Content starts

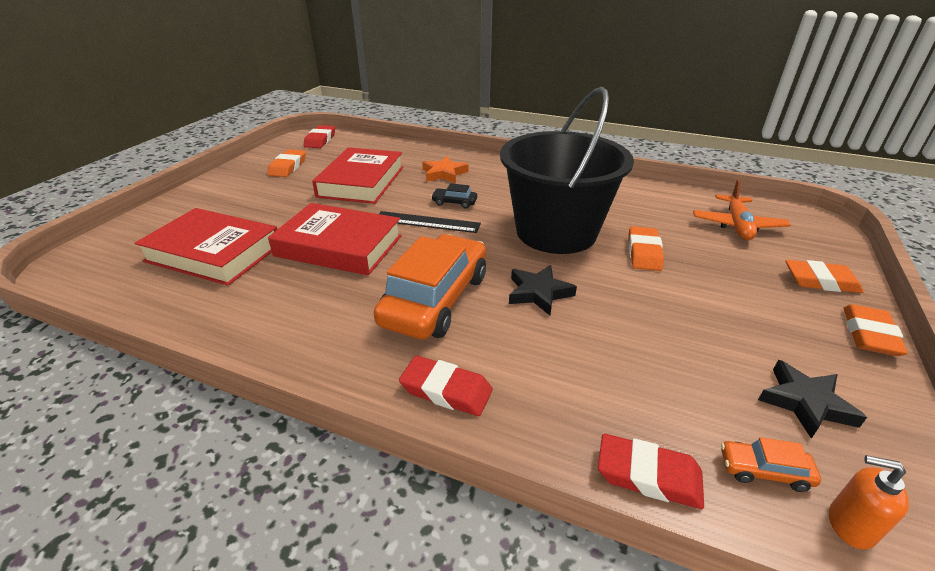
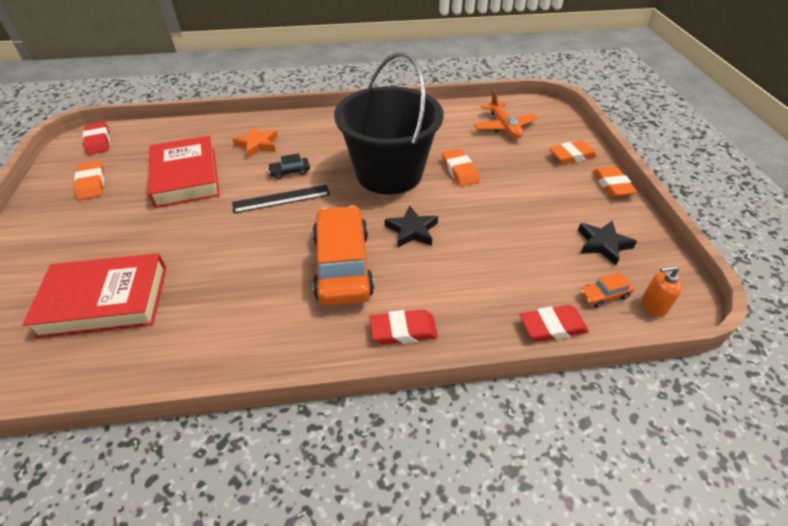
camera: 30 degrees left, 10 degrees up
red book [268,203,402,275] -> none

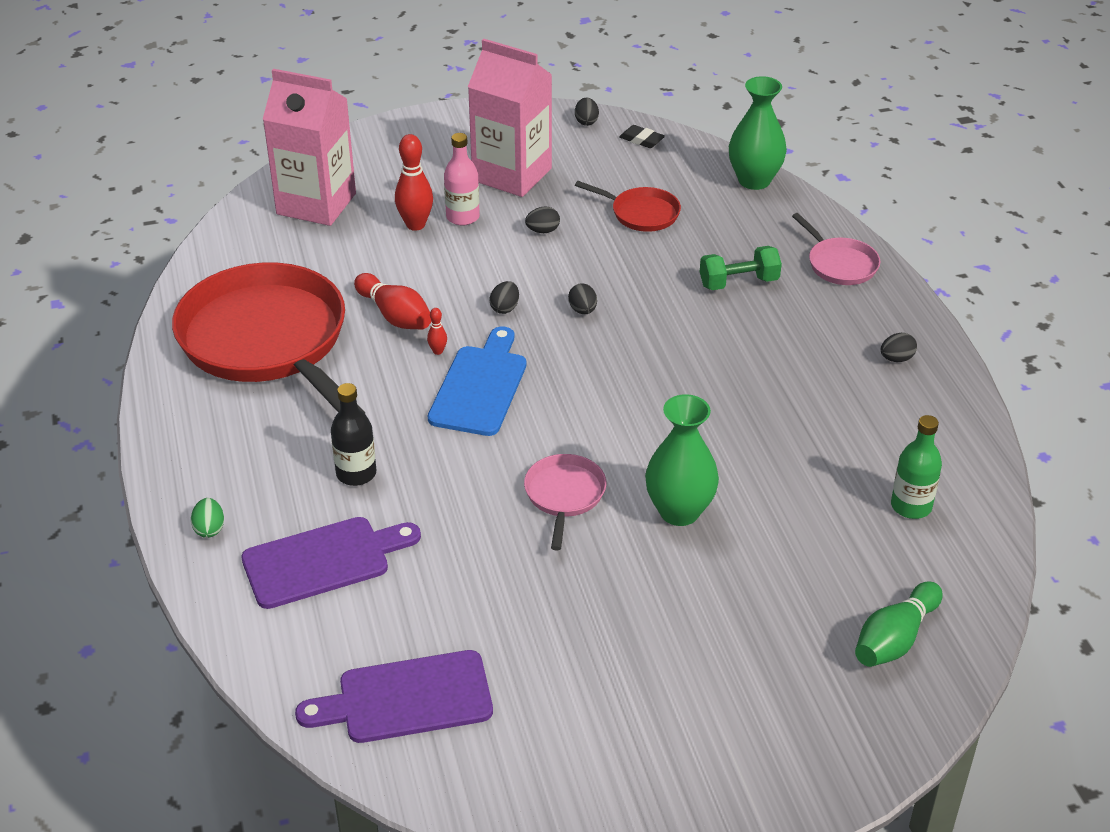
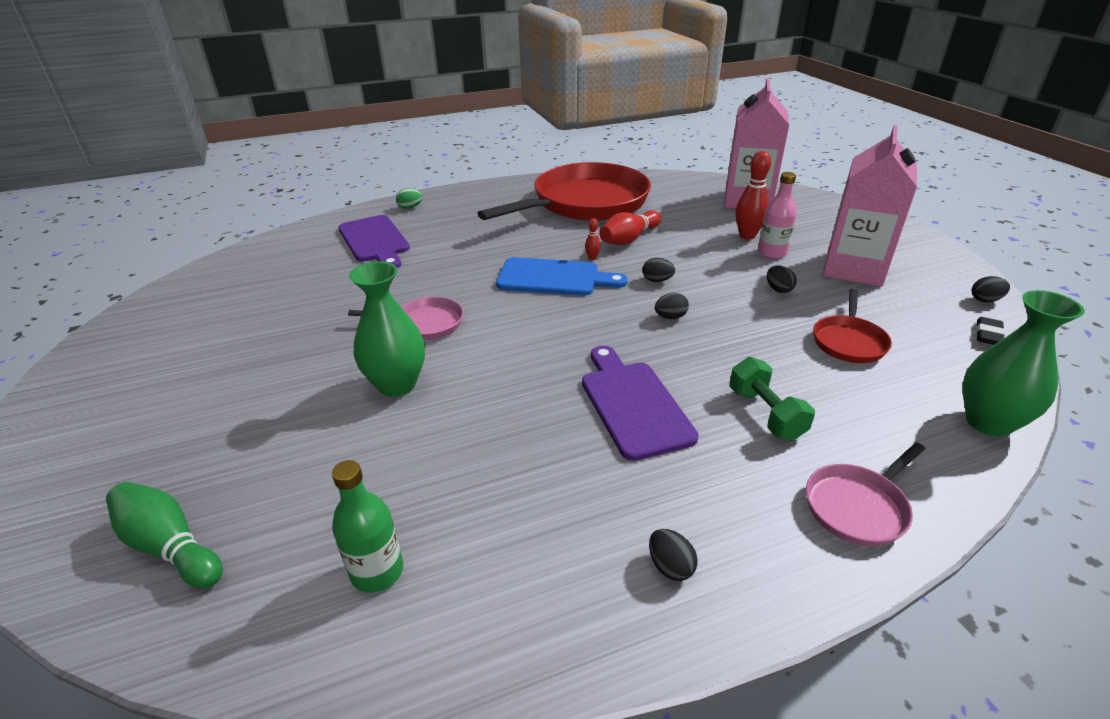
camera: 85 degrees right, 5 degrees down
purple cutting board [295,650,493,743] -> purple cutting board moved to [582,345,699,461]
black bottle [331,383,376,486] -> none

Content ends

* Exercise description
For the word "camera", say how many lines of the listing include it; give nothing but the number.

* Reply to the task
2